§ **Problem to solve**: Using the data below, restate exactly every line from the one with "building: none -> [97,348,132,377]" up to and including the one with "building: [391,136,434,179] -> none". No picture belongs in it.

§ **Provided records**:

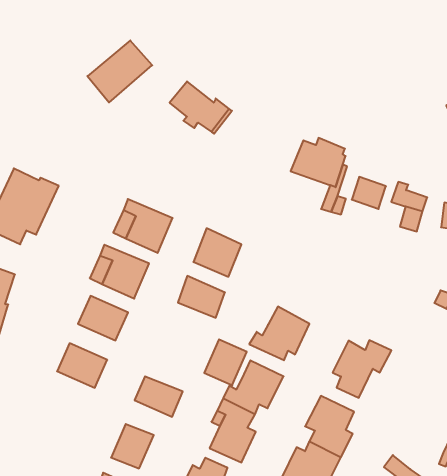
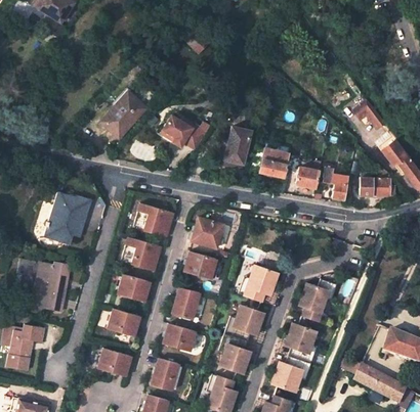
building: none -> [224,127,250,165]
building: [204,339,247,385] -> [172,288,200,319]
building: none -> [97,348,132,377]

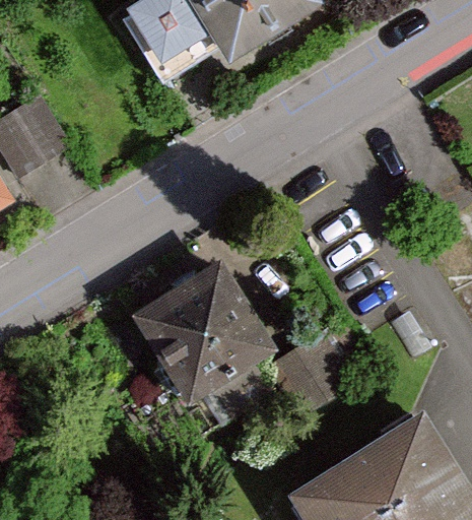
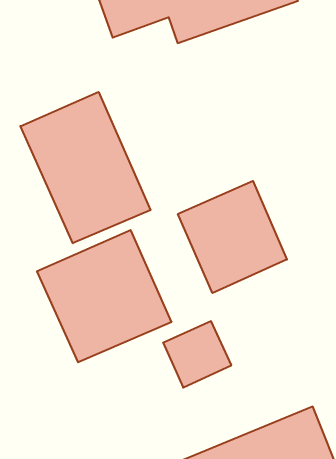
building: none -> [20,92,151,243]
building: none -> [178,181,287,293]

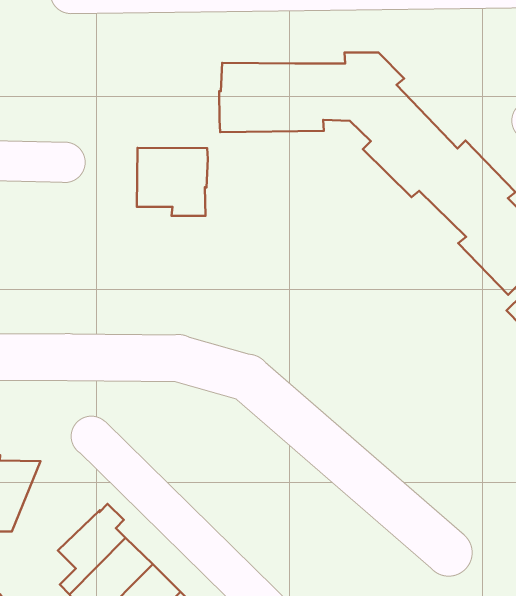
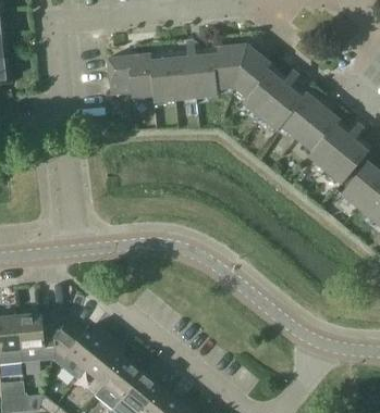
building: [137,148,208,216] -> [108,54,154,98]
building: none -> [53,315,106,378]

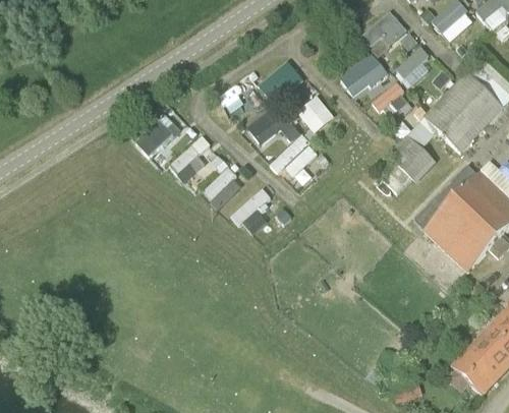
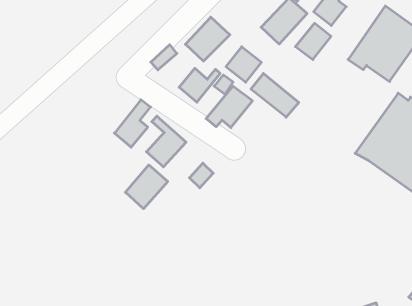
building: [134,113,180,155] -> none
building: none -> [251,73,299,117]
building: [391,136,434,179] -> none
building: none -> [125,165,168,209]

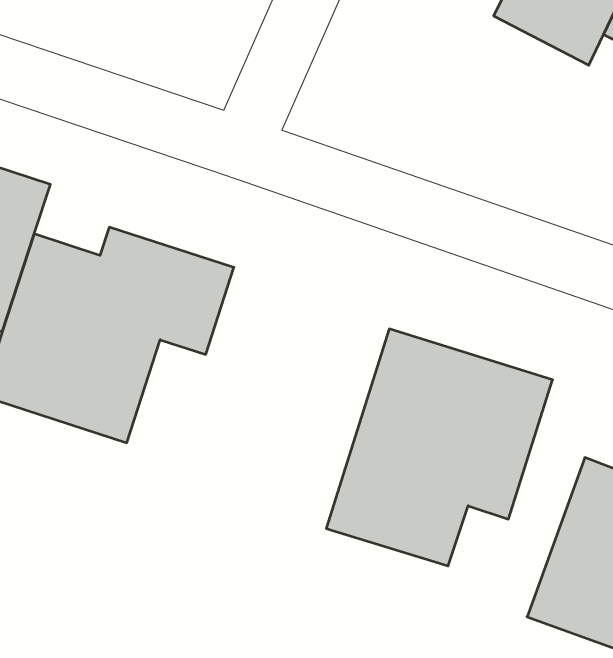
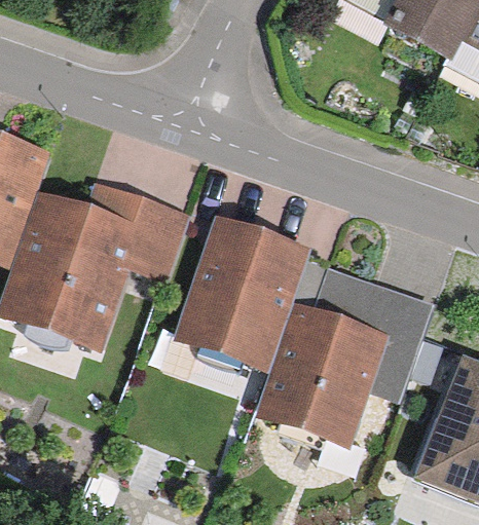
building: none -> [175,218,309,369]

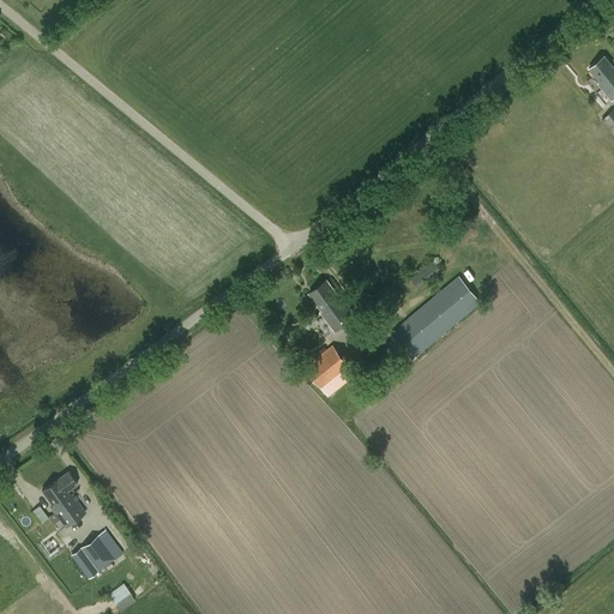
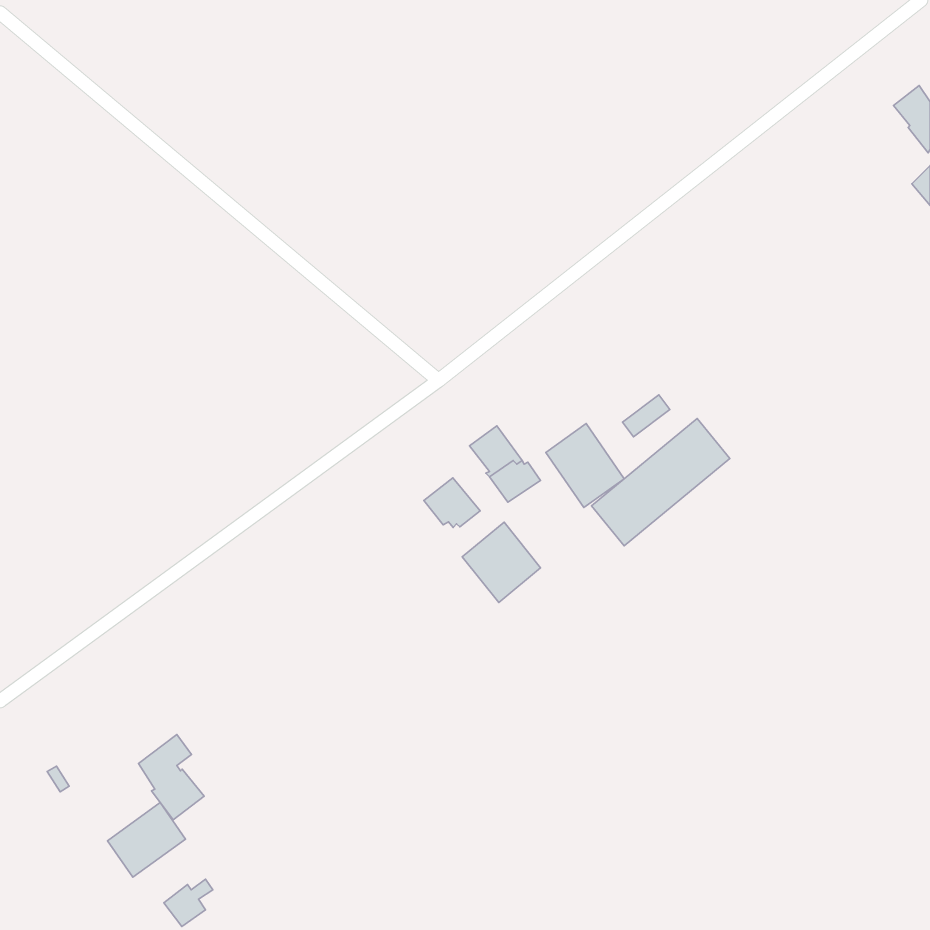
building: none -> [546,424,624,508]
building: none -> [424,478,480,527]
building: [42,471,85,528] -> [139,734,204,820]

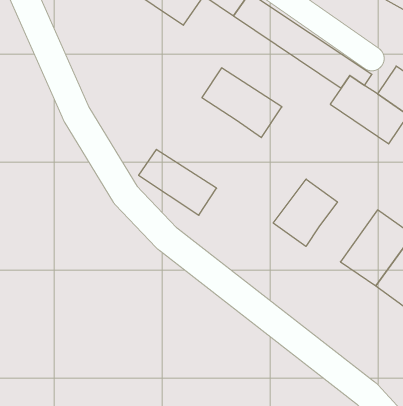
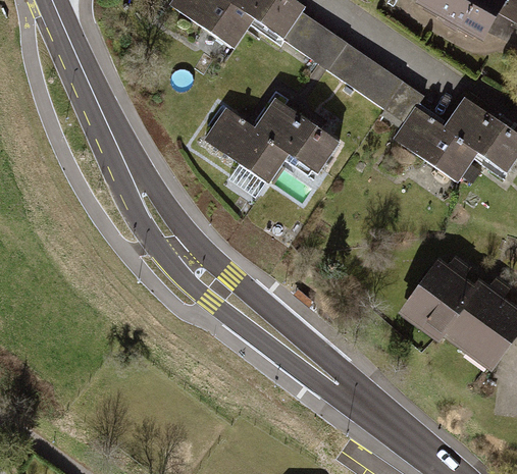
building: [139,149,217,215] -> [204,112,290,185]
building: [273,179,337,246] -> none

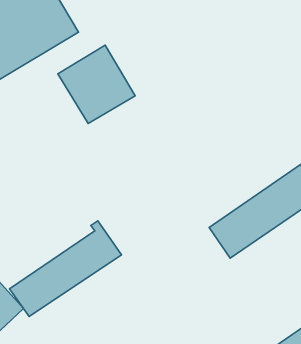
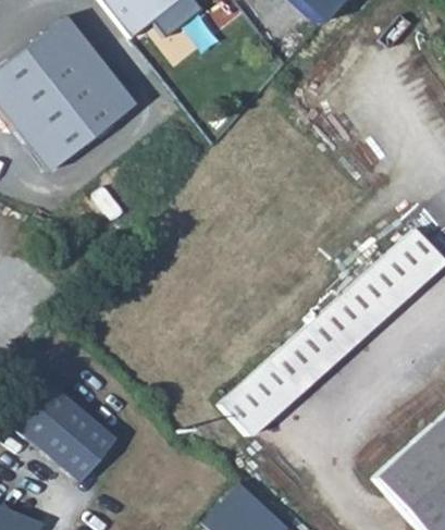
building: [58,45,135,124] -> none
building: [9,221,121,317] -> [223,311,348,433]

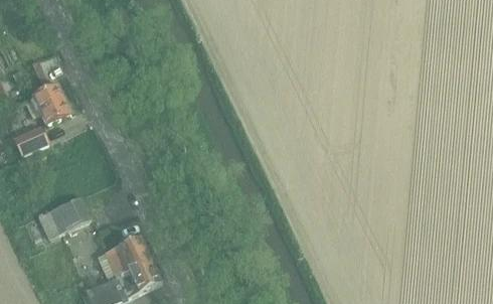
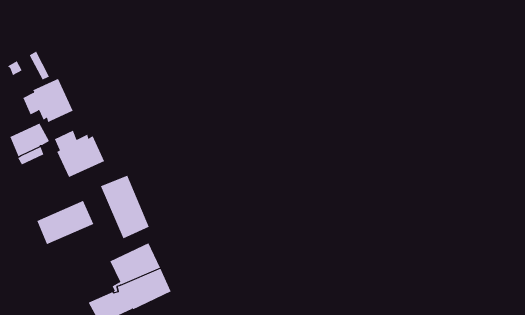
building: none -> [54,130,105,178]
building: none -> [100,175,150,239]

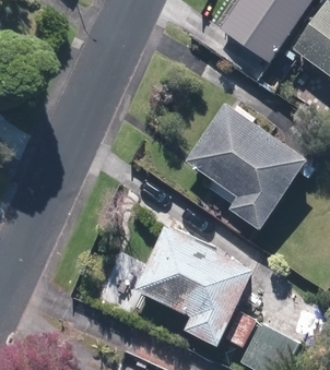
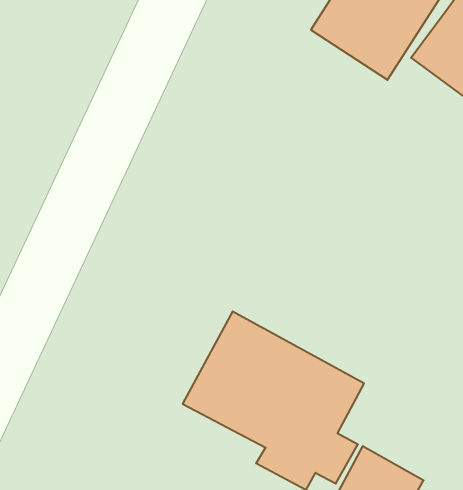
building: [186,104,307,231] -> none

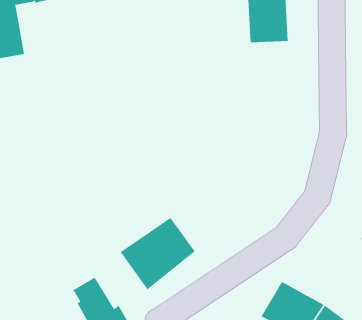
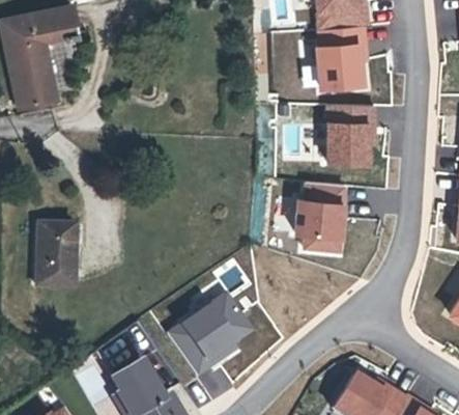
building: none -> [327,103,372,162]
building: none -> [295,185,348,255]
building: none -> [35,224,74,286]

§ **Answer below**:
building: none -> [97,348,132,377]

building: none -> [20,92,151,243]
building: none -> [178,181,287,293]

building: [137,148,208,216] -> [108,54,154,98]
building: none -> [53,315,106,378]

building: [134,113,180,155] -> none
building: none -> [251,73,299,117]
building: [391,136,434,179] -> none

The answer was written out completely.